INFORMATION PROVIDED |
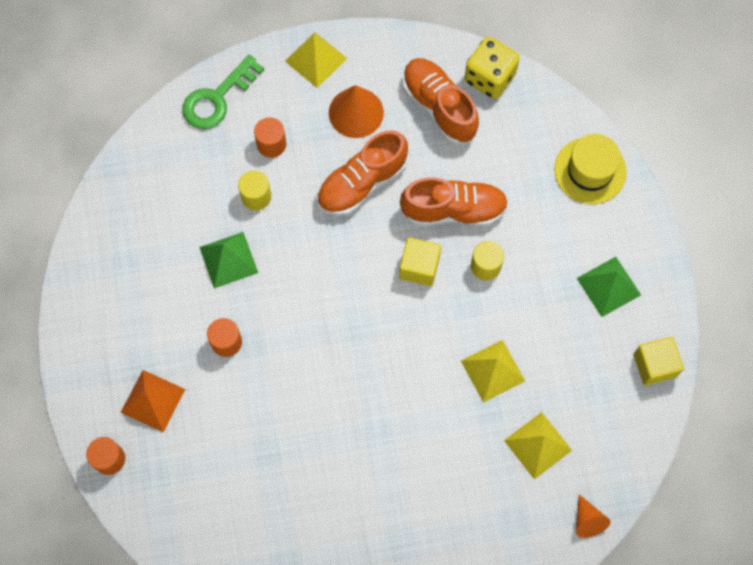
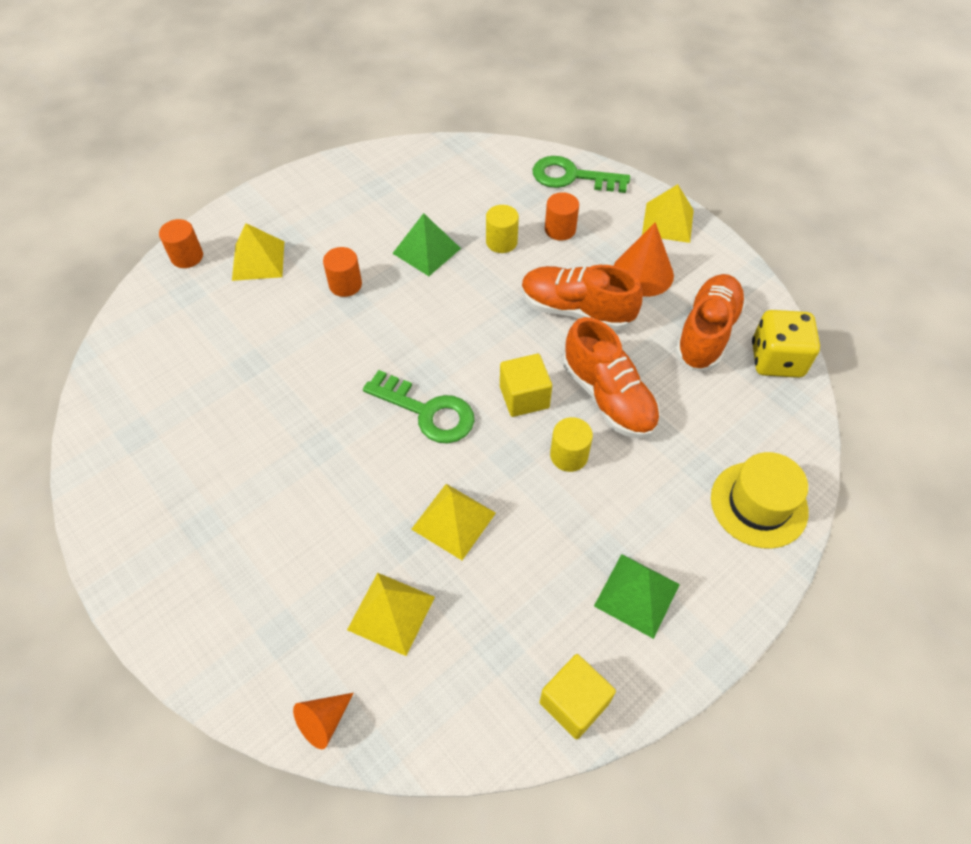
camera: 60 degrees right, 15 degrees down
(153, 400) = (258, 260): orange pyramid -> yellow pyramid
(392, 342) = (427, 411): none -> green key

EXERCISE BRIEF |
Output the data exactly, pictures omitted.

RESULT OF THIS TASK |
camera: 60 degrees right, 15 degrees down
(153, 400) = (258, 260): orange pyramid -> yellow pyramid
(392, 342) = (427, 411): none -> green key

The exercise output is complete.